Prompt
Repeat each line, word for word, from the one containing "R10: none -> 510k (W5, W15)" through the last line of the entries, and include no other output.

──────── Data supplied ────────

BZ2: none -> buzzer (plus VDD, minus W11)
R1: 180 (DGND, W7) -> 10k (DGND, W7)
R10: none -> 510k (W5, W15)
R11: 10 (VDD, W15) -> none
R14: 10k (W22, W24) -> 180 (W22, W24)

────────

Solved exercise
R10: none -> 510k (W5, W15)
R11: 10 (VDD, W15) -> none
R14: 10k (W22, W24) -> 180 (W22, W24)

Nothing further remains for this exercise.